Supplied information:
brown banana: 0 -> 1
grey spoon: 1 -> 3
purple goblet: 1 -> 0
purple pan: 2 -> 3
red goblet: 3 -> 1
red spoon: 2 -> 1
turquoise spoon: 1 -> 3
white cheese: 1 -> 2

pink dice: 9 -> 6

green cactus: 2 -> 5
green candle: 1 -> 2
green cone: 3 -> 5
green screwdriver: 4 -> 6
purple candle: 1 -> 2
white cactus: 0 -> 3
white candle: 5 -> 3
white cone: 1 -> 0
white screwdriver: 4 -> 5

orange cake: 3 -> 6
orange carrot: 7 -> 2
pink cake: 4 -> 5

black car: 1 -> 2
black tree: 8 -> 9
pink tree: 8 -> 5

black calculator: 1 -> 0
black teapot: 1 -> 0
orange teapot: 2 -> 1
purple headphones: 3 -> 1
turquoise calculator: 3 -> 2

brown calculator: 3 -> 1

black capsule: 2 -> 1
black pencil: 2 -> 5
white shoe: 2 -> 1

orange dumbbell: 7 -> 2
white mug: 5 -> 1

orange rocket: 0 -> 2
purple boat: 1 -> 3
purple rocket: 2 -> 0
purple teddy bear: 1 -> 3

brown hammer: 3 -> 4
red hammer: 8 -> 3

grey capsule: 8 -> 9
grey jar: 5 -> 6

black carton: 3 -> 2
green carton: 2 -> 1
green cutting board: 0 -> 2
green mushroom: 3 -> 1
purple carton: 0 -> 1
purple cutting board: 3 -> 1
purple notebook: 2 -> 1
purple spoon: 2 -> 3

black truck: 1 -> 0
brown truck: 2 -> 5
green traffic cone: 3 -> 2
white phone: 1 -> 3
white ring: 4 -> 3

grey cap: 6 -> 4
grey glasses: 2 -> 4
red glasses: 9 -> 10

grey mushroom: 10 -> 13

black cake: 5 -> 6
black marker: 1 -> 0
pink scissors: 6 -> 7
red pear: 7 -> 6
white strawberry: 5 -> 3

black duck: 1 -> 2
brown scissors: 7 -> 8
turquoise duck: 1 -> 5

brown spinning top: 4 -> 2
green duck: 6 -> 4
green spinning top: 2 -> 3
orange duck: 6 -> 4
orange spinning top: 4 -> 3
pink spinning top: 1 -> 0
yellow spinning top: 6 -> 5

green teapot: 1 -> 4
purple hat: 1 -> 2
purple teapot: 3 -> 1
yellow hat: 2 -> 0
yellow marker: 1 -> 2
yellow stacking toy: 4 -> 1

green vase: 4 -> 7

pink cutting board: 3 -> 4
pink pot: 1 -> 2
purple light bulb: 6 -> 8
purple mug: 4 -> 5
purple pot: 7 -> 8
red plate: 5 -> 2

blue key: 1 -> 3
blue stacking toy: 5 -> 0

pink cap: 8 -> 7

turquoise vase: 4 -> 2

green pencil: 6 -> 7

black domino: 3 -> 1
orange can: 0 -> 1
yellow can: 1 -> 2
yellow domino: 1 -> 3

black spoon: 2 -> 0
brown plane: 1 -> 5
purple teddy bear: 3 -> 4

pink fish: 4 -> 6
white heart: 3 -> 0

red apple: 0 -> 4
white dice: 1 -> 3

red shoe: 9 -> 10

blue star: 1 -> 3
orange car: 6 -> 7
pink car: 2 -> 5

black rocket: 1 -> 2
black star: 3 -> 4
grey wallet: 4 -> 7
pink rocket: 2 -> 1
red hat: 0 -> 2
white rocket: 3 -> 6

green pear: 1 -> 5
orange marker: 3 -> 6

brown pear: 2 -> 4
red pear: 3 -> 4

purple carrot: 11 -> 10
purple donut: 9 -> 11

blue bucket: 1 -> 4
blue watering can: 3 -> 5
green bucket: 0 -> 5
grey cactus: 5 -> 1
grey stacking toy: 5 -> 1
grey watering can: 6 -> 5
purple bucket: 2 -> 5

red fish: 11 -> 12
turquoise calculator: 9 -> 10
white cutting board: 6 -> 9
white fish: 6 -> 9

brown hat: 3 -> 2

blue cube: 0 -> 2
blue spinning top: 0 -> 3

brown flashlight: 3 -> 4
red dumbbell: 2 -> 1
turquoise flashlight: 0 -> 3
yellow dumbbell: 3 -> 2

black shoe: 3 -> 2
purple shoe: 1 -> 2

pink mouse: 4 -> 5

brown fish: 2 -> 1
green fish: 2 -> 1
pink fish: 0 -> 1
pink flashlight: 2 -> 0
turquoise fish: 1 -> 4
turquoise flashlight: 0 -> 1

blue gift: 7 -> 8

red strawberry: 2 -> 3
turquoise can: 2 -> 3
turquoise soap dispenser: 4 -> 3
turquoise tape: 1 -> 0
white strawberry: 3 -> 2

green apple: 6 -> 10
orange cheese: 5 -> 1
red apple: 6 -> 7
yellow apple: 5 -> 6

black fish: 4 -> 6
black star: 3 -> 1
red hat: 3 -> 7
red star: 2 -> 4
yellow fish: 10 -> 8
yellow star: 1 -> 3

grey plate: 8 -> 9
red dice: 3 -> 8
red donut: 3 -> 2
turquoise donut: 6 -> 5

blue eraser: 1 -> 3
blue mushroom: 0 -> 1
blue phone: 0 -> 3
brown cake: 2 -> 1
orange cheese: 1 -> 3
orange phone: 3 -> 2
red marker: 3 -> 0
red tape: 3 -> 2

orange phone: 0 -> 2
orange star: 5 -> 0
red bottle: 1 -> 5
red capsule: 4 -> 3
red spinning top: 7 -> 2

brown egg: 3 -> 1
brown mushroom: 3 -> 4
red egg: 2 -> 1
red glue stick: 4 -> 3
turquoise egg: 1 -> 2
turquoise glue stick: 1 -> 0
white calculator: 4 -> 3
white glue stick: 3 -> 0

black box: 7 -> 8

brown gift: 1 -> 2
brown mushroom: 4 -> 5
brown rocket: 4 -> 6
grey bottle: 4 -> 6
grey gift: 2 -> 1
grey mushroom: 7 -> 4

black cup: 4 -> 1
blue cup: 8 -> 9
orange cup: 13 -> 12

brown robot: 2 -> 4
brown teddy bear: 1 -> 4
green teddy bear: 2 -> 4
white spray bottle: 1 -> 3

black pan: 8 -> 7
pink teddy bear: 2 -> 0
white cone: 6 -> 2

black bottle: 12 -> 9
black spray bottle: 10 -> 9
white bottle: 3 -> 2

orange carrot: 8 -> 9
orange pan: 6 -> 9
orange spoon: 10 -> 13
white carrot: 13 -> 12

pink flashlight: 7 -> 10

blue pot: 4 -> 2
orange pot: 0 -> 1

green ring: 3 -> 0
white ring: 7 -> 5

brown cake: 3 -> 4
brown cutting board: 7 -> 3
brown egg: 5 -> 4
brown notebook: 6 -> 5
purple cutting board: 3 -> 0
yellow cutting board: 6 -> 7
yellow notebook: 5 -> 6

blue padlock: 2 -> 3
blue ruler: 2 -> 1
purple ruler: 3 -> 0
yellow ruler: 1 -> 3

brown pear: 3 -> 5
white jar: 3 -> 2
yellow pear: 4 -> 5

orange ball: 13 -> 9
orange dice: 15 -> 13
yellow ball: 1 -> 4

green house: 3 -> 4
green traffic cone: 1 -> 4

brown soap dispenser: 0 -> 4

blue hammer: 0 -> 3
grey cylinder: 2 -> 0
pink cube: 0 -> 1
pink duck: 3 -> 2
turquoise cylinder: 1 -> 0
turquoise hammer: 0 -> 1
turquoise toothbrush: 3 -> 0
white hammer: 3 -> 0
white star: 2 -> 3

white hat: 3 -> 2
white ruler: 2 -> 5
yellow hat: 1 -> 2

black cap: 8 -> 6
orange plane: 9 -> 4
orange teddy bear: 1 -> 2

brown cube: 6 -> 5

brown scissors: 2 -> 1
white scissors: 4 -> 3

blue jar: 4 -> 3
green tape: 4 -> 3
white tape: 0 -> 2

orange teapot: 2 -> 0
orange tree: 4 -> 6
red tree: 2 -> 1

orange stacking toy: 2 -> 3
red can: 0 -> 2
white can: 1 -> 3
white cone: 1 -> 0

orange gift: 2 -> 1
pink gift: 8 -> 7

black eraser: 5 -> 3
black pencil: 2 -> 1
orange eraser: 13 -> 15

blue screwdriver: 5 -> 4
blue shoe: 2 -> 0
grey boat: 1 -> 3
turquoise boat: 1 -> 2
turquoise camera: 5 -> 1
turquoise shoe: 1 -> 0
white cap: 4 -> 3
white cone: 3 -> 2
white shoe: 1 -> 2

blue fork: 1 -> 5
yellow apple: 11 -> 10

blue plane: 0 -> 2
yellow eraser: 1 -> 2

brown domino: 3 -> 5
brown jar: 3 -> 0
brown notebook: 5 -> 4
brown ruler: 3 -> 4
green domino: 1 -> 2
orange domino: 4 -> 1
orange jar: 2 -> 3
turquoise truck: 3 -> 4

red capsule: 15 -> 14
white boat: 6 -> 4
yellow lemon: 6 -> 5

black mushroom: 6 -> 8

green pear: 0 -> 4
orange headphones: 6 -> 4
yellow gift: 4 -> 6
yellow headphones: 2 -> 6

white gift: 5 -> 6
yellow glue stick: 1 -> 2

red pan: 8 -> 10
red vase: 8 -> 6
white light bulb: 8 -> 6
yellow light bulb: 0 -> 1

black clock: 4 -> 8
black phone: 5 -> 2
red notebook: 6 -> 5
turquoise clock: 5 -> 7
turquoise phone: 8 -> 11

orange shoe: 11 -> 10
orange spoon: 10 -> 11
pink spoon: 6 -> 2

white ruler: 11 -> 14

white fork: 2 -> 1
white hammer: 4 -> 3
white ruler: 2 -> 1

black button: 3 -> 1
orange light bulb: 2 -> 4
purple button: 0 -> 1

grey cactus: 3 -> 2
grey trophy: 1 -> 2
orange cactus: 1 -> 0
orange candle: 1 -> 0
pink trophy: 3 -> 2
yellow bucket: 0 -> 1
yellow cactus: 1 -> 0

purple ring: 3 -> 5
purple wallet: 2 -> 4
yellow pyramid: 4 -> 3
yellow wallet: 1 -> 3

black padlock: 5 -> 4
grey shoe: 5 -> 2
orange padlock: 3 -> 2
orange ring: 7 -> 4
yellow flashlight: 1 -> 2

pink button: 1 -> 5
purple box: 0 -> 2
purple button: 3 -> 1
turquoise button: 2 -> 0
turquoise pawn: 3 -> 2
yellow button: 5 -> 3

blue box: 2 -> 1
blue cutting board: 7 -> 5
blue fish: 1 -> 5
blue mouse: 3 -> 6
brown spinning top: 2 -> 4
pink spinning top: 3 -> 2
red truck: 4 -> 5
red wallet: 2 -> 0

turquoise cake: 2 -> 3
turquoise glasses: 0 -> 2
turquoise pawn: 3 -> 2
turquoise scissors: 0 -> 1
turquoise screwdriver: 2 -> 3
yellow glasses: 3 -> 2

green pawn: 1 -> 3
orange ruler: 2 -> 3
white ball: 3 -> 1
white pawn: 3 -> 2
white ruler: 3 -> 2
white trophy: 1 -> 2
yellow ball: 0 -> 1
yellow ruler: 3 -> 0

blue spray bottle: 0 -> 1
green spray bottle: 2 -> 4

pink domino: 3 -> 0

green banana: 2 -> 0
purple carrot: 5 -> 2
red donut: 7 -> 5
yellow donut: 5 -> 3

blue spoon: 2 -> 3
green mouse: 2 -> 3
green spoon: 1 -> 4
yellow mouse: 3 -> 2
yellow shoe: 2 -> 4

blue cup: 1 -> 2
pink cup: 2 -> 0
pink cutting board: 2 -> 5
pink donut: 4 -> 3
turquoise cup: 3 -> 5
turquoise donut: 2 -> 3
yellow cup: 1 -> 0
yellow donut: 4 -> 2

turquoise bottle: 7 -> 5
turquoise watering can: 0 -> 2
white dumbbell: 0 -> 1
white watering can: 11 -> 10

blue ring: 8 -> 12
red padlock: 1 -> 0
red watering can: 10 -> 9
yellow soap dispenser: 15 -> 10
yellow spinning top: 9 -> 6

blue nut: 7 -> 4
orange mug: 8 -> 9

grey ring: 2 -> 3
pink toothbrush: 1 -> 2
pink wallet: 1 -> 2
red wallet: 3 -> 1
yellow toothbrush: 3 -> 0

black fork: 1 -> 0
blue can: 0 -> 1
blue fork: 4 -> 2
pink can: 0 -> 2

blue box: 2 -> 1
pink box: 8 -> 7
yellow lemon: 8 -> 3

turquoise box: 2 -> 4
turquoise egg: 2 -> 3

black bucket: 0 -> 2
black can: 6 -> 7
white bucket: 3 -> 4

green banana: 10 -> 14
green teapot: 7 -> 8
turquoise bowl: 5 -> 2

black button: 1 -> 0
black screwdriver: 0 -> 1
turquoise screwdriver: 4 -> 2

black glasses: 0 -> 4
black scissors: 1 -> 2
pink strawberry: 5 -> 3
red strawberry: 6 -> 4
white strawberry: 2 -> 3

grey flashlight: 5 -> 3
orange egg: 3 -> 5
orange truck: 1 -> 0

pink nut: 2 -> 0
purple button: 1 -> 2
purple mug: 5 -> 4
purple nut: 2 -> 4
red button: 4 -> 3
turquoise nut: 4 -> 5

What the task requires: Starting at the line above that contains "black clock: 4 -> 8", write out each line exactly until the line that contains "orange light bulb: 2 -> 4" has been written, and stop there.

The completed task:
black clock: 4 -> 8
black phone: 5 -> 2
red notebook: 6 -> 5
turquoise clock: 5 -> 7
turquoise phone: 8 -> 11

orange shoe: 11 -> 10
orange spoon: 10 -> 11
pink spoon: 6 -> 2

white ruler: 11 -> 14

white fork: 2 -> 1
white hammer: 4 -> 3
white ruler: 2 -> 1

black button: 3 -> 1
orange light bulb: 2 -> 4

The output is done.